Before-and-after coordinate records
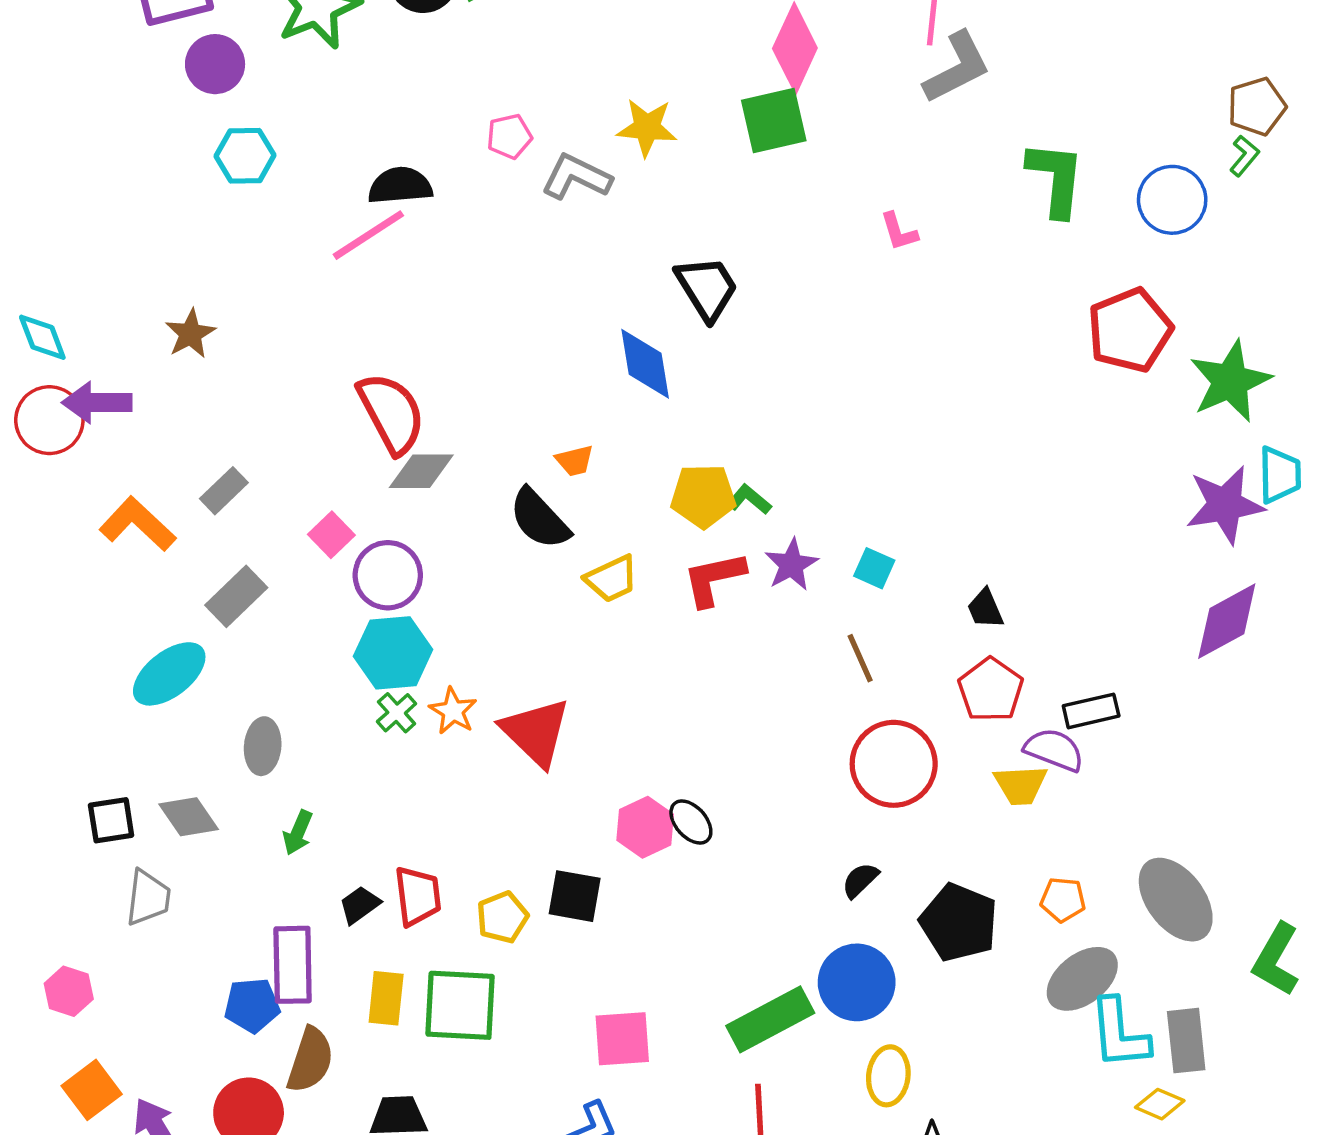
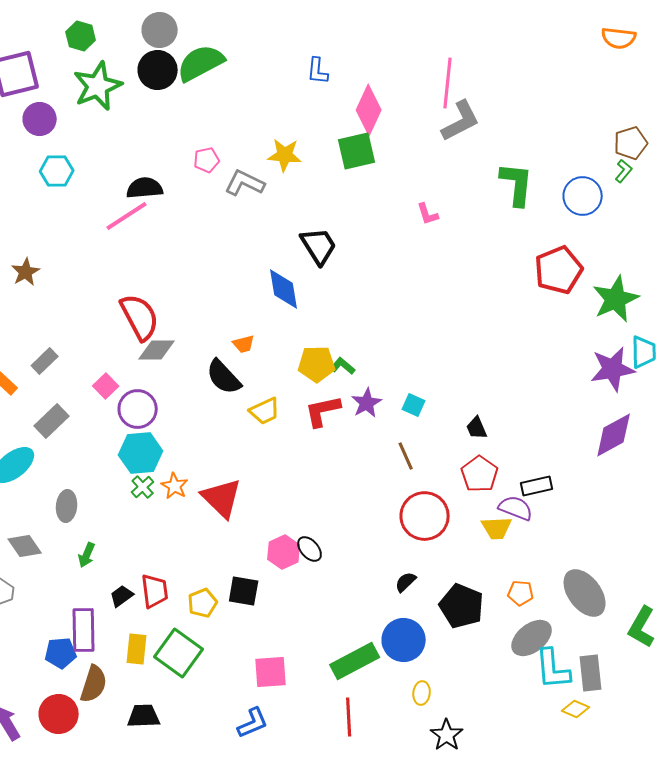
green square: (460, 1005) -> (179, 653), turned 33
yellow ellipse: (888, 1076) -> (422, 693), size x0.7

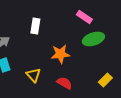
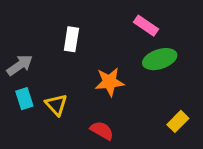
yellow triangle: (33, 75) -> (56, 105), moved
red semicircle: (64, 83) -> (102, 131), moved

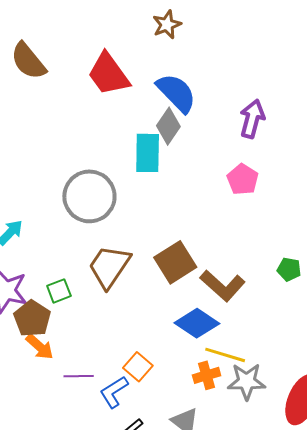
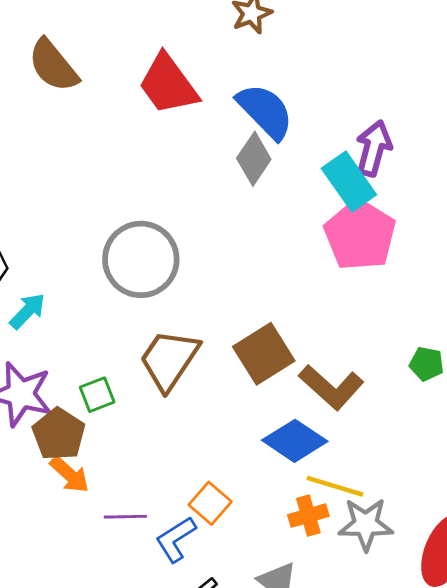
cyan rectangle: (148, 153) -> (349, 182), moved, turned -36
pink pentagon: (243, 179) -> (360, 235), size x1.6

## YOUR GOAL
Take every line above that includes "yellow" and list it.

## EXERCISE RESPONSE
yellow ellipse: (888, 1076) -> (422, 693), size x0.7
yellow triangle: (33, 75) -> (56, 105), moved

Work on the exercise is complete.